Items from a data source
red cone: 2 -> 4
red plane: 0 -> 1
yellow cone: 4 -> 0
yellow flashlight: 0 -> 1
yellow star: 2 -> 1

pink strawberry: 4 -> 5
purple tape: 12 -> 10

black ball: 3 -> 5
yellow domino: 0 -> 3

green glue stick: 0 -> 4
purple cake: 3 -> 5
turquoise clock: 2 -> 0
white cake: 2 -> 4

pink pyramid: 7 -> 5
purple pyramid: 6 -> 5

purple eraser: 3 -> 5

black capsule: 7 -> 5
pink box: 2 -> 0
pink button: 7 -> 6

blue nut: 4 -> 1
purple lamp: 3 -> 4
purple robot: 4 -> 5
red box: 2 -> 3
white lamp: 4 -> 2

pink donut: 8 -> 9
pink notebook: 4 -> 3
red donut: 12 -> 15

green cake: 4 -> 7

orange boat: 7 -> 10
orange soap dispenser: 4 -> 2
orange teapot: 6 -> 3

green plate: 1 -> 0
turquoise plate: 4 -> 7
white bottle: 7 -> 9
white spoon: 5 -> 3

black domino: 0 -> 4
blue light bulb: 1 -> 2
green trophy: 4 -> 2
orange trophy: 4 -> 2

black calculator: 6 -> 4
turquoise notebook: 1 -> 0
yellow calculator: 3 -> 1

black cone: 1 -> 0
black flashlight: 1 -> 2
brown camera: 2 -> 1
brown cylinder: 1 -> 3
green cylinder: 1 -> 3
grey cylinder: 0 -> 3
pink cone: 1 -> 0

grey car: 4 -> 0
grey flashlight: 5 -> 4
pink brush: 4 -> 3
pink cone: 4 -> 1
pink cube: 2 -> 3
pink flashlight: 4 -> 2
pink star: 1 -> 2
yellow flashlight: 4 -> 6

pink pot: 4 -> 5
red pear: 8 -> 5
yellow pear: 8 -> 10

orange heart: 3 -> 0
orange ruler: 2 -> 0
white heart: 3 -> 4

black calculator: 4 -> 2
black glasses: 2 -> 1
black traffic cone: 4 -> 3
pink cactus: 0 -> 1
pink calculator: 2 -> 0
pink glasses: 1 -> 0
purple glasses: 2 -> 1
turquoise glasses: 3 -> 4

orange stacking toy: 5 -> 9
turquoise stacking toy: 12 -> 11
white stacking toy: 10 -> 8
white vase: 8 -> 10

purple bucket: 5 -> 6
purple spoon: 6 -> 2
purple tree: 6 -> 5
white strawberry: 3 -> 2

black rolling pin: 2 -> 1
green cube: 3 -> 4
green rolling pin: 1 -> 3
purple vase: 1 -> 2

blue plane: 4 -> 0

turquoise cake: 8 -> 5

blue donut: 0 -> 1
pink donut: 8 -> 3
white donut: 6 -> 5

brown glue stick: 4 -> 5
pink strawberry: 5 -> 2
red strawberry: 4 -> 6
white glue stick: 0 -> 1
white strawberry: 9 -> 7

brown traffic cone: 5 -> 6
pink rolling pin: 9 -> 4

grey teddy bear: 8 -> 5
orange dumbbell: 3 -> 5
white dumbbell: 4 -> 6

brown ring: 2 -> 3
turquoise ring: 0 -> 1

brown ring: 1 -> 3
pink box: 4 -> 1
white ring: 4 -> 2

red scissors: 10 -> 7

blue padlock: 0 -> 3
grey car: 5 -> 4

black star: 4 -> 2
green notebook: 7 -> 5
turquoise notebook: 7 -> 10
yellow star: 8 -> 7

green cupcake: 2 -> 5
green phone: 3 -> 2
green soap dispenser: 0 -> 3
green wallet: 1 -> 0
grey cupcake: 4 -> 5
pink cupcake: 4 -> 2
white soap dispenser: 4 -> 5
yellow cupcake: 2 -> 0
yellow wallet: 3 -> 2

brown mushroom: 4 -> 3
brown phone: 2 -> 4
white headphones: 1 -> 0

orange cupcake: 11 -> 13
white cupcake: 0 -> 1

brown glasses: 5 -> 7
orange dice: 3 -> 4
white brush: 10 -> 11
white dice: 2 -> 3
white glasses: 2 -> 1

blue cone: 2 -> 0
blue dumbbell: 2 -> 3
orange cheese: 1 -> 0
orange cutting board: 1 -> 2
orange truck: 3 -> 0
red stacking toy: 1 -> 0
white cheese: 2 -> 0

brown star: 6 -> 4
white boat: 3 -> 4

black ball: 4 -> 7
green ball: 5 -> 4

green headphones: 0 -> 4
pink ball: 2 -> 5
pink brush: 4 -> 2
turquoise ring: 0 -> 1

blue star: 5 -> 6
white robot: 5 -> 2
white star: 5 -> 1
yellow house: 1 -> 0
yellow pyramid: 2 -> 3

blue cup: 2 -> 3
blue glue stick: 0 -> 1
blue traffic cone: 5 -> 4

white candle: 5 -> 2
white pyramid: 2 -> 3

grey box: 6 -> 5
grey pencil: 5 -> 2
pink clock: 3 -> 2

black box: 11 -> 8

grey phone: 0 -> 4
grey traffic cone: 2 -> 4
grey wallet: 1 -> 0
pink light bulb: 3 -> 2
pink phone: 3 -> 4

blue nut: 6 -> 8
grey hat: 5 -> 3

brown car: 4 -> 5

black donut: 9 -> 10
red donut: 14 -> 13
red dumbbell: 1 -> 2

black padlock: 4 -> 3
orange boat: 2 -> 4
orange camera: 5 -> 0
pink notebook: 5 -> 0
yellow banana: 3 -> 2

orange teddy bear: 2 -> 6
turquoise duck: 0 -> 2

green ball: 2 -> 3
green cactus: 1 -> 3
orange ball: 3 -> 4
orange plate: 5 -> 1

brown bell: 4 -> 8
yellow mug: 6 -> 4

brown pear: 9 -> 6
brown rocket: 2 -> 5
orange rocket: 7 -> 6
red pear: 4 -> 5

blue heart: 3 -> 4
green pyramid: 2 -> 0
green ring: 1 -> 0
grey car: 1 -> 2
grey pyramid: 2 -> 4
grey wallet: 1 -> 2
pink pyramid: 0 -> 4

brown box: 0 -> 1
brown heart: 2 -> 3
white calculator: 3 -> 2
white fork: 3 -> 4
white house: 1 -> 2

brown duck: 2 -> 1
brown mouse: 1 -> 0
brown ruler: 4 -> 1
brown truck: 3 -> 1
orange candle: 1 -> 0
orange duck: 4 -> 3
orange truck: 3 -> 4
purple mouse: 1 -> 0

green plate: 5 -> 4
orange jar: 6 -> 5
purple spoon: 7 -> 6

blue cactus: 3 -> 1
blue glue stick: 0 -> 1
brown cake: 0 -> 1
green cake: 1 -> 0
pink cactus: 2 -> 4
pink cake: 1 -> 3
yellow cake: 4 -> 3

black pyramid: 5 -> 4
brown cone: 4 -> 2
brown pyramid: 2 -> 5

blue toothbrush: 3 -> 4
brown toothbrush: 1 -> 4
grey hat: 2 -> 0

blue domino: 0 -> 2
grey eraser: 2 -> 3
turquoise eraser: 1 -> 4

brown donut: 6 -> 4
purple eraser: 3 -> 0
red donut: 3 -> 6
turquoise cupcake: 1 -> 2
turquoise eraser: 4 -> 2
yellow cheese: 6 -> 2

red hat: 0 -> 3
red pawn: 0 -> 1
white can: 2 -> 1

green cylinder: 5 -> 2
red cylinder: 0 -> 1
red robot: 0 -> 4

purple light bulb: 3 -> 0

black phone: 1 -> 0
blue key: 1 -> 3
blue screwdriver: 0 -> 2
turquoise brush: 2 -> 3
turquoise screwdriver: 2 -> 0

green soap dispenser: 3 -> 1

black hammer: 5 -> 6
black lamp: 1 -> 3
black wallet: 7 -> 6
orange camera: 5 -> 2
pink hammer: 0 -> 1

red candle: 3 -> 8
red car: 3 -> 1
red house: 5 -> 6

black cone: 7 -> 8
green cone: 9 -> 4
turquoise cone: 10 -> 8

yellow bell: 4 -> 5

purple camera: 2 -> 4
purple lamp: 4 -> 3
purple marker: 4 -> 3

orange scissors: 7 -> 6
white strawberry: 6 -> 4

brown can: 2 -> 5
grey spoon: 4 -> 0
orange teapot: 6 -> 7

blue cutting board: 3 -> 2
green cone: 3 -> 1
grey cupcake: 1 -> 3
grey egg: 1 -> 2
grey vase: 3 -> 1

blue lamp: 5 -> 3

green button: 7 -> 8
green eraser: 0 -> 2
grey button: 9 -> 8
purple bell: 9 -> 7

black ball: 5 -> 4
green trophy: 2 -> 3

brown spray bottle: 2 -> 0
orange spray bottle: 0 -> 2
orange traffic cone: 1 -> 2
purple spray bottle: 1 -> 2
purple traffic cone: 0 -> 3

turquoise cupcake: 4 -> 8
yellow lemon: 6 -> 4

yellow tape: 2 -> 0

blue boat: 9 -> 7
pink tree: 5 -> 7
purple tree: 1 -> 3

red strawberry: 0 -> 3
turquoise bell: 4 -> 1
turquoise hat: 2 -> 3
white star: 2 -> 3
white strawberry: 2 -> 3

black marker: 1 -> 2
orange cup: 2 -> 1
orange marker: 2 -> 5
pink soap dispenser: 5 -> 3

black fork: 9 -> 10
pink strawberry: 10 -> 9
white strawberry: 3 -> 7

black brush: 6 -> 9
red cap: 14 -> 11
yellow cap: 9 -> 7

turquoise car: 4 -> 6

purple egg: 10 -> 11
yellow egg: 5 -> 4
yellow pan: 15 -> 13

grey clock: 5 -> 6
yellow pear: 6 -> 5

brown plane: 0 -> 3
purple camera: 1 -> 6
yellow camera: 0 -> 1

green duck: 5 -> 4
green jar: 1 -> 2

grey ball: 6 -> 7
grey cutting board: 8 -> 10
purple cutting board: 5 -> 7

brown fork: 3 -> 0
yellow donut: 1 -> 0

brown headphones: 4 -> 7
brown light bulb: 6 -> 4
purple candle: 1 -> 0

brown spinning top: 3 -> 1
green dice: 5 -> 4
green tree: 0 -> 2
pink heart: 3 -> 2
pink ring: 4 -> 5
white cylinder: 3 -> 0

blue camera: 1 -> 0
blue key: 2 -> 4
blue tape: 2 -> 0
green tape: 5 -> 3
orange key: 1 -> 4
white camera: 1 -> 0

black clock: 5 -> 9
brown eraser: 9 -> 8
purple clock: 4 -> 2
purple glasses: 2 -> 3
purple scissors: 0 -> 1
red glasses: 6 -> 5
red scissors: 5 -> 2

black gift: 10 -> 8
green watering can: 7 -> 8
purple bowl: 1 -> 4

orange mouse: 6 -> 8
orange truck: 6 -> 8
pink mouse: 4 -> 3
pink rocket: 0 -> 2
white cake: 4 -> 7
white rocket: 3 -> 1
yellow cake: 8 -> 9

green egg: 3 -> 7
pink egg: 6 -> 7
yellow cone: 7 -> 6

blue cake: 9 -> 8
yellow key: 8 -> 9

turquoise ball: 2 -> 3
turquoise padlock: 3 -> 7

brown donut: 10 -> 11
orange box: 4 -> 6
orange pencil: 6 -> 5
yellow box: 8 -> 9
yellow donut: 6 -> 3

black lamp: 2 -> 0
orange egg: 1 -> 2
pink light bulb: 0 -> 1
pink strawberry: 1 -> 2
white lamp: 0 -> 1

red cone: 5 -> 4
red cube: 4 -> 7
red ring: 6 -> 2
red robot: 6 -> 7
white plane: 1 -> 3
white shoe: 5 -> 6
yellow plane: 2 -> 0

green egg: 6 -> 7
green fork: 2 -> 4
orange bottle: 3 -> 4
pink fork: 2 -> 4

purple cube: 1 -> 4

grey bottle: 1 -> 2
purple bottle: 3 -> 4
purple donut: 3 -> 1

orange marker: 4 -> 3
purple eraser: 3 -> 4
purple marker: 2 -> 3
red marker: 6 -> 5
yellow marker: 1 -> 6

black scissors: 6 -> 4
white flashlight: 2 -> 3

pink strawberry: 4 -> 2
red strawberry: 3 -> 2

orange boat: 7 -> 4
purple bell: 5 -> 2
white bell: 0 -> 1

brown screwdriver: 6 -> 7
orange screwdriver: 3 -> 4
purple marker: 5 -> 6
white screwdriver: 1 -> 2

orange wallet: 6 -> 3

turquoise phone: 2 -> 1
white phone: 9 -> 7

- [WORK REQUEST]: The lines holding the word "spray" are the answer. Find them in the entries and copy them.

- [REPLY]:
brown spray bottle: 2 -> 0
orange spray bottle: 0 -> 2
purple spray bottle: 1 -> 2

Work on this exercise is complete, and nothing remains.